Where a picture appears, leave it out, and print the rest of the records as they are.

(Object change listings)

———

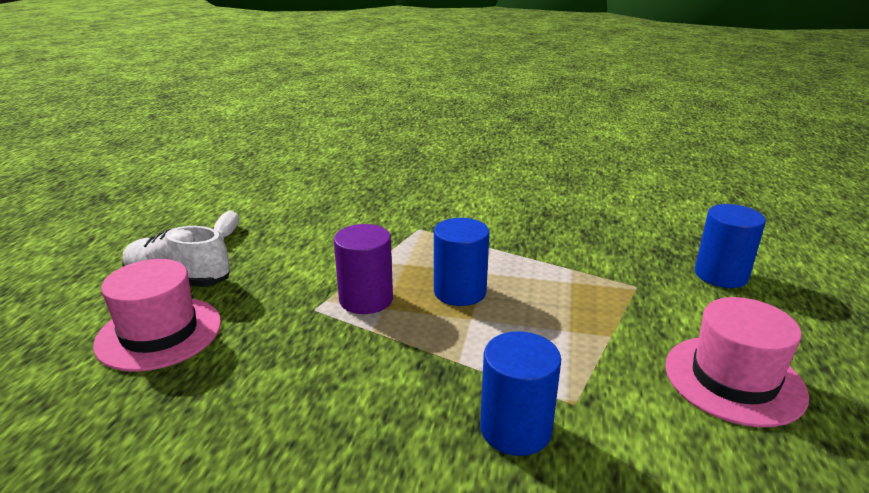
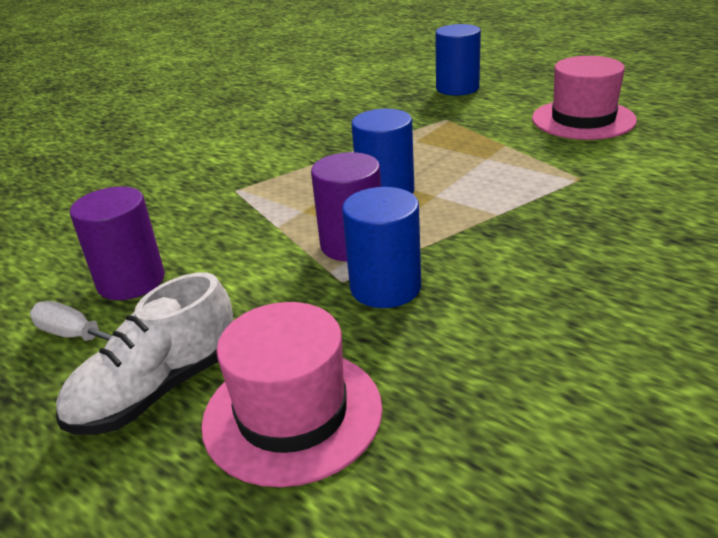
camera: 60 degrees left, 5 degrees up
(284, 233) = (131, 281): none -> purple cylinder
(515, 429) = (601, 207): blue cylinder -> blue cylinder (385, 287)

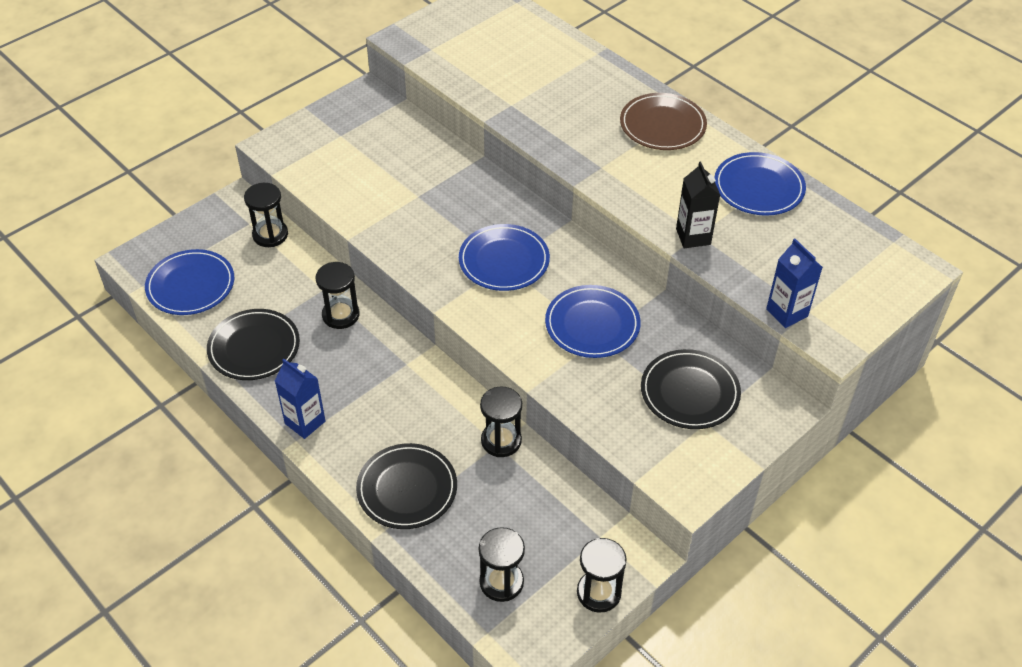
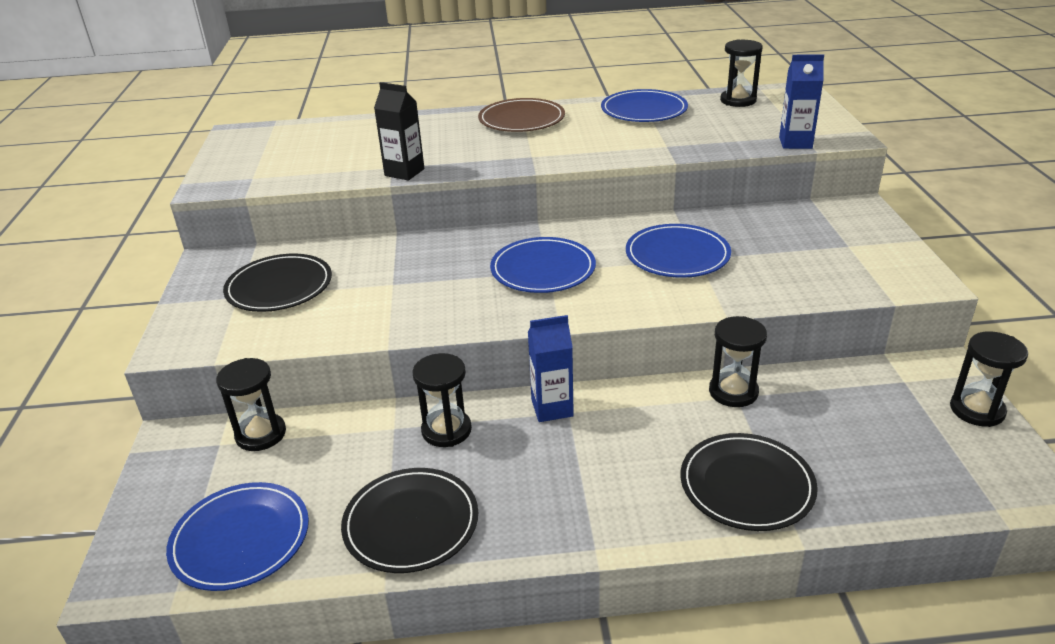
camera: 50 degrees left, 15 degrees down
(305, 422) = (575, 528): blue carton -> blue carton (552, 408)
(501, 582) = (928, 469): black hourglass -> black hourglass (738, 100)
(689, 392) = (806, 240): black plate -> black plate (279, 287)
(693, 237) = (666, 148): black carton -> black carton (404, 172)

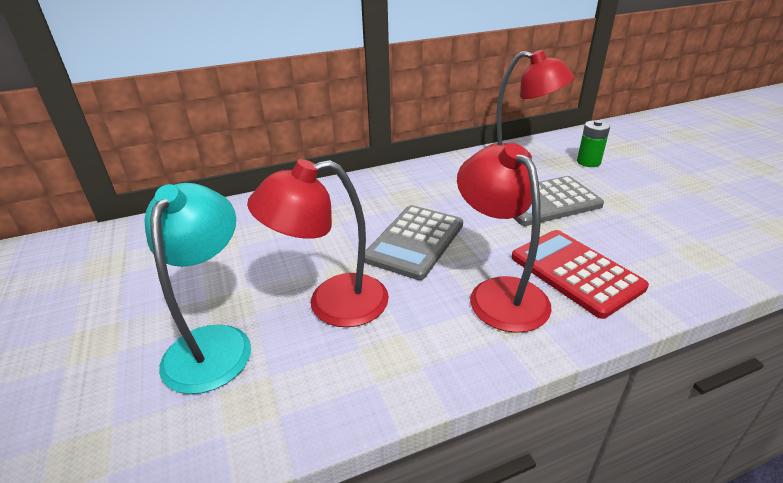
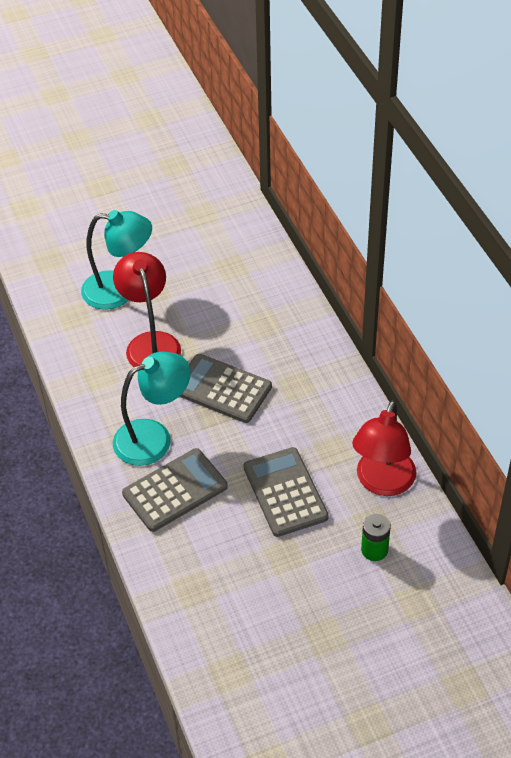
camera: 90 degrees right, 15 degrees up
(499, 293) = (154, 437): red lamp -> turquoise lamp
(576, 272) = (175, 490): red calculator -> grey calculator

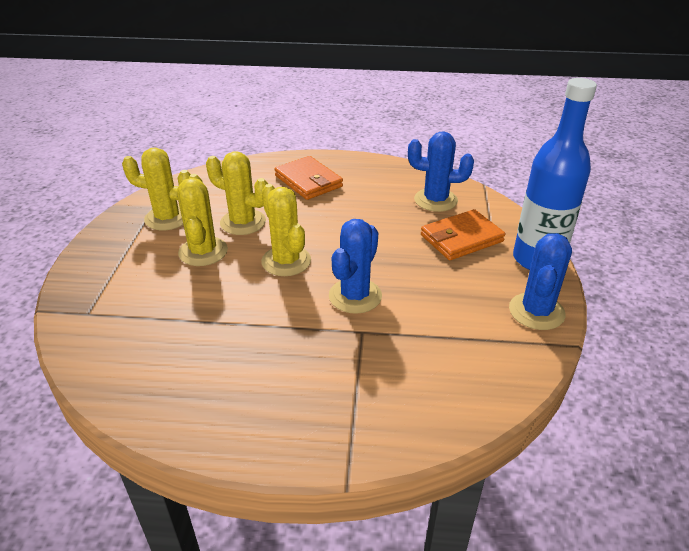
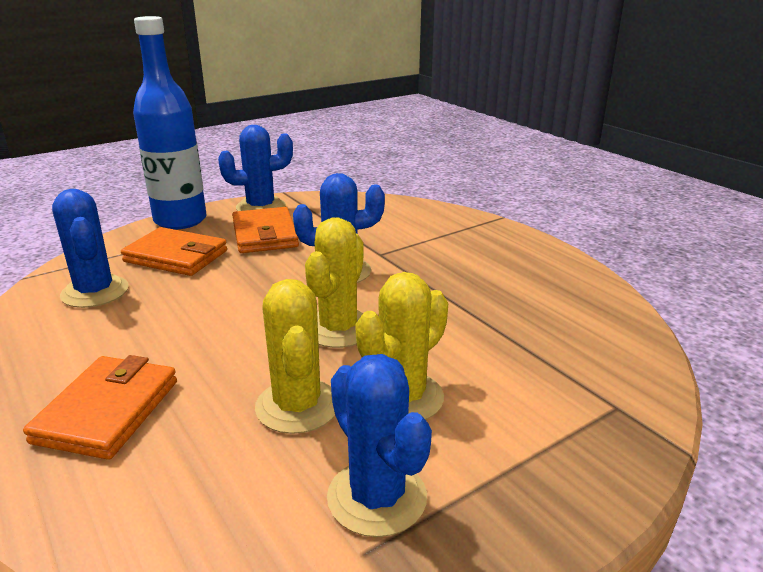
camera: 130 degrees left, 10 degrees down
(167, 218) = (377, 497): yellow cactus -> blue cactus
(464, 289) = (265, 234): none -> orange wallet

———

* REPLY TO THE TASK:
camera: 60 degrees left, 5 degrees up
(284, 233) = (131, 281): none -> purple cylinder
(515, 429) = (601, 207): blue cylinder -> blue cylinder (385, 287)

camera: 50 degrees left, 15 degrees down
(305, 422) = (575, 528): blue carton -> blue carton (552, 408)
(501, 582) = (928, 469): black hourglass -> black hourglass (738, 100)
(689, 392) = (806, 240): black plate -> black plate (279, 287)
(693, 237) = (666, 148): black carton -> black carton (404, 172)

camera: 90 degrees right, 15 degrees up
(499, 293) = (154, 437): red lamp -> turquoise lamp
(576, 272) = (175, 490): red calculator -> grey calculator

camera: 130 degrees left, 10 degrees down
(167, 218) = (377, 497): yellow cactus -> blue cactus
(464, 289) = (265, 234): none -> orange wallet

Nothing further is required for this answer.